= PROVIDED ENTRIES =
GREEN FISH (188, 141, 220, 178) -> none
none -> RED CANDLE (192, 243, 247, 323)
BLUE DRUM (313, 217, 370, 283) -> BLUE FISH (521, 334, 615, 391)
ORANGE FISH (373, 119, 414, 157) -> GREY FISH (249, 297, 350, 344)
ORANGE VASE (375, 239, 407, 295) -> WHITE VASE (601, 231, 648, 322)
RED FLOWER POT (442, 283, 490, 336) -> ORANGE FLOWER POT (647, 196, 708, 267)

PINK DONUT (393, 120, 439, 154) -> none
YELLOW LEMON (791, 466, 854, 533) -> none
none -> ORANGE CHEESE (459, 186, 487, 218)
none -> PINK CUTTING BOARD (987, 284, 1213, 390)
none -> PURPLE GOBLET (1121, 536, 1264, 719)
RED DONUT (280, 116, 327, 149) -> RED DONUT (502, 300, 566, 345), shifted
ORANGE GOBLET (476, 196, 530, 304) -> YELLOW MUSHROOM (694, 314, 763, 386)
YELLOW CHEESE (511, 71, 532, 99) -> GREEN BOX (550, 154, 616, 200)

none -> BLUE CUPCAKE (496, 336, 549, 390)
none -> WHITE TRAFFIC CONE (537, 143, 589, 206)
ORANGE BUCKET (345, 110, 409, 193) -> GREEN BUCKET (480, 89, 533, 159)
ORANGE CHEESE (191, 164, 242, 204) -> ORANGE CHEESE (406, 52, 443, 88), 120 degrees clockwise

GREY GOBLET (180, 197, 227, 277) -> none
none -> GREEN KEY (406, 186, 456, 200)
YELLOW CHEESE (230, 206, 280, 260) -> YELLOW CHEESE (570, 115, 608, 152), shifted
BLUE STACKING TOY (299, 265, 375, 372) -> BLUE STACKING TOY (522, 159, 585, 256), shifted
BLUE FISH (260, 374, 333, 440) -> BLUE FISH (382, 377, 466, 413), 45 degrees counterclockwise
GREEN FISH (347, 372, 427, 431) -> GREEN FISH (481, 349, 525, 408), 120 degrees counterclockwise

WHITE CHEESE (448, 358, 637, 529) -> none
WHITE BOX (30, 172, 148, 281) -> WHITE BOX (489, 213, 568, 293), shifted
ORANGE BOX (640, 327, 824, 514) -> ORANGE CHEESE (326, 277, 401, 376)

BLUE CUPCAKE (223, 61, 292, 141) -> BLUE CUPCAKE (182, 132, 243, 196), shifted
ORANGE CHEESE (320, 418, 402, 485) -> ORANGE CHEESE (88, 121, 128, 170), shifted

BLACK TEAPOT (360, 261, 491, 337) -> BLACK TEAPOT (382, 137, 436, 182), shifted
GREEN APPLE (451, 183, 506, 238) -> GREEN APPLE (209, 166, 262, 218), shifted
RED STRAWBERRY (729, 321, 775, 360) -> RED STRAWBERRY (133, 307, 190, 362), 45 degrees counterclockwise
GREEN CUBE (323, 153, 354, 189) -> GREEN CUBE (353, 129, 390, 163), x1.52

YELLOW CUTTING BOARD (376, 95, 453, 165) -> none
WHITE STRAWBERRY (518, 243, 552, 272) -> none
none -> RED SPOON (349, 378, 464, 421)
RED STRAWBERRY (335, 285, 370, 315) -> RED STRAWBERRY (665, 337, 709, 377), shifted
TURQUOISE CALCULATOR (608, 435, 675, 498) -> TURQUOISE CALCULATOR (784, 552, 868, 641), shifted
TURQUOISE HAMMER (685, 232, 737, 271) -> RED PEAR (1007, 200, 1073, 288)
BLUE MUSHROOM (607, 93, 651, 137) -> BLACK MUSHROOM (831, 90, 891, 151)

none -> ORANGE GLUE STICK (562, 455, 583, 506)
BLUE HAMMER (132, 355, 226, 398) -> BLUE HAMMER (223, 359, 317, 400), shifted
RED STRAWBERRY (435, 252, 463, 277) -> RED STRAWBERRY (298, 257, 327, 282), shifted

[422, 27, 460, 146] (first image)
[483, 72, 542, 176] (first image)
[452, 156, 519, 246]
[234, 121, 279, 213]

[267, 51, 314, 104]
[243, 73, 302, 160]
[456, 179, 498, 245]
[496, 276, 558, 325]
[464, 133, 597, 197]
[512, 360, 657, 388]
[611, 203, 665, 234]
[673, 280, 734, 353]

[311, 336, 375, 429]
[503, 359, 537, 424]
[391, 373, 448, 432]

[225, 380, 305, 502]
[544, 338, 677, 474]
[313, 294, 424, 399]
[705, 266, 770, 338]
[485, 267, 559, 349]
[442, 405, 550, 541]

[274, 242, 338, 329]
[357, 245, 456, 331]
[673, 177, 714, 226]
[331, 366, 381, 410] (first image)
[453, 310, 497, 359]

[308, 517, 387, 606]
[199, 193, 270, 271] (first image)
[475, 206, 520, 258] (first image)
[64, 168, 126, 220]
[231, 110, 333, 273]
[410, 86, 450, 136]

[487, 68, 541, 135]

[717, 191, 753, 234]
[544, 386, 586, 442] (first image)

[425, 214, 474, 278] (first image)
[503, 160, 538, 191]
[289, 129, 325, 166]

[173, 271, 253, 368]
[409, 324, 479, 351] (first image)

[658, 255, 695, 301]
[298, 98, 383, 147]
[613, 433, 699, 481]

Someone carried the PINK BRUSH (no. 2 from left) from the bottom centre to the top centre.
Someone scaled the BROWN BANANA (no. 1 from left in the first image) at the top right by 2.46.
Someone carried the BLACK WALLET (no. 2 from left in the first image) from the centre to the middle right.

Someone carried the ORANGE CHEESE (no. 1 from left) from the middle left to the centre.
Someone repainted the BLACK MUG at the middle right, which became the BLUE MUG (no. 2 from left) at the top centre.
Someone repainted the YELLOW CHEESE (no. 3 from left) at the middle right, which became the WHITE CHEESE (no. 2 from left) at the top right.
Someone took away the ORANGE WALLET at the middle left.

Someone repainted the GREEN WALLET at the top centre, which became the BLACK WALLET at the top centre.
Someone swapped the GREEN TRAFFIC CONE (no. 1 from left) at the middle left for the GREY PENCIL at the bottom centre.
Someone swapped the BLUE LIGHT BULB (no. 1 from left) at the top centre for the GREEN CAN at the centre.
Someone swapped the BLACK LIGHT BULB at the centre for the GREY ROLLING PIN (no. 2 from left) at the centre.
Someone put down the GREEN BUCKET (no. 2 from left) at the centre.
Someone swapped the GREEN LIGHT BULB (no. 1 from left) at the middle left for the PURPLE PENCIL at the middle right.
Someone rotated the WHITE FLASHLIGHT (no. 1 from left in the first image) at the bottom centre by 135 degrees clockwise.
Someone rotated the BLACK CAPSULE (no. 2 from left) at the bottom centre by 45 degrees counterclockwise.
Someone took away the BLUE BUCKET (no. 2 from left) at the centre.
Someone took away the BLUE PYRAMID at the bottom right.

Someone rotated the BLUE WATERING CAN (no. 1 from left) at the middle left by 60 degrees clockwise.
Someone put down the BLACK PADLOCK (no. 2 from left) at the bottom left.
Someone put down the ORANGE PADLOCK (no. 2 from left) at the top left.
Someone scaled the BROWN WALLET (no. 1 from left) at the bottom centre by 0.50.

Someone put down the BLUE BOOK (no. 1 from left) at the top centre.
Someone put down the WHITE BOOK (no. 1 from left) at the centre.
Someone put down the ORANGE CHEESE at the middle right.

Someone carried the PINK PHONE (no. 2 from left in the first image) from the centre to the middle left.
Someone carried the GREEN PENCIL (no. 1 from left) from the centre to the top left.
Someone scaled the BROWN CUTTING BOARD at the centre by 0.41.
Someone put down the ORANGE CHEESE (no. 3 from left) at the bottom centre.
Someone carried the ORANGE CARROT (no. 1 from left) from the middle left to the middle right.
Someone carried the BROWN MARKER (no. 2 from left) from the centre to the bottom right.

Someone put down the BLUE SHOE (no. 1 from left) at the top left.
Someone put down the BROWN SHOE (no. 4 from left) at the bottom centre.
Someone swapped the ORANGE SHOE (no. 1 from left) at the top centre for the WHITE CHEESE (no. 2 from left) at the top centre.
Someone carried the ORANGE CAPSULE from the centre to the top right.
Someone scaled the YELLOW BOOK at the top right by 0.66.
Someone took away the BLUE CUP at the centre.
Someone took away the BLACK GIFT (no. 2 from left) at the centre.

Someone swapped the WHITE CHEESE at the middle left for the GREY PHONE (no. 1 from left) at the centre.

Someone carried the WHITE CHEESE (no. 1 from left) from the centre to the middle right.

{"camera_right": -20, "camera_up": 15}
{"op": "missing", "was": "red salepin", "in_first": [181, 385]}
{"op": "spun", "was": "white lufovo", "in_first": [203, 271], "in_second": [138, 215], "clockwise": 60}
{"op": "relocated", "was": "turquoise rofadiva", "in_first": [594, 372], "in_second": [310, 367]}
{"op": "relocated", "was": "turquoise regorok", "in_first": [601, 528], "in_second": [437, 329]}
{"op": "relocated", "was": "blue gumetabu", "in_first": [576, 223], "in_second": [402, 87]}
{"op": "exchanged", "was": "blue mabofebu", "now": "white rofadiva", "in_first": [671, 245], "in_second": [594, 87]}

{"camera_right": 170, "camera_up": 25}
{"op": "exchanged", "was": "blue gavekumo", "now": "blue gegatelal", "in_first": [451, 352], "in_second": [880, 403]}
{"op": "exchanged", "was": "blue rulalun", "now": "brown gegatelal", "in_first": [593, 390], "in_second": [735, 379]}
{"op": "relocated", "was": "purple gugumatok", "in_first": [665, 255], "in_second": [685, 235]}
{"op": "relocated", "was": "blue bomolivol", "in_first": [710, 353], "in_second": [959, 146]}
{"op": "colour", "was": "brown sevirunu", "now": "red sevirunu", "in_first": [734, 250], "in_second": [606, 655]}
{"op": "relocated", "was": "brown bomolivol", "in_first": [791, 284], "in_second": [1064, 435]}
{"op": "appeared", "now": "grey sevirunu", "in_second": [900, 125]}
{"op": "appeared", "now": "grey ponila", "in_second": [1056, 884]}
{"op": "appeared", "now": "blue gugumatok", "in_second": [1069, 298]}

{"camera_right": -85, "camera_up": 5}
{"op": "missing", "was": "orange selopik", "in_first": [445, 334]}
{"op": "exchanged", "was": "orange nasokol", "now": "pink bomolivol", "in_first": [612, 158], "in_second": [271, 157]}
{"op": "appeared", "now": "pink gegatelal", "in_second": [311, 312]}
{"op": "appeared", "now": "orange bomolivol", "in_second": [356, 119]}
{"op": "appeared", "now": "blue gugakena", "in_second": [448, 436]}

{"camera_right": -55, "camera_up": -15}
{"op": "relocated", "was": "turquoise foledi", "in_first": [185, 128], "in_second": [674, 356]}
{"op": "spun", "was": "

= THE TASK =
The answer should be an exact copy of the lines from the first line of the data through the line with "ORANGE VASE (375, 239, 407, 295)" and should contain nothing else.

= ANSWER =
GREEN FISH (188, 141, 220, 178) -> none
none -> RED CANDLE (192, 243, 247, 323)
BLUE DRUM (313, 217, 370, 283) -> BLUE FISH (521, 334, 615, 391)
ORANGE FISH (373, 119, 414, 157) -> GREY FISH (249, 297, 350, 344)
ORANGE VASE (375, 239, 407, 295) -> WHITE VASE (601, 231, 648, 322)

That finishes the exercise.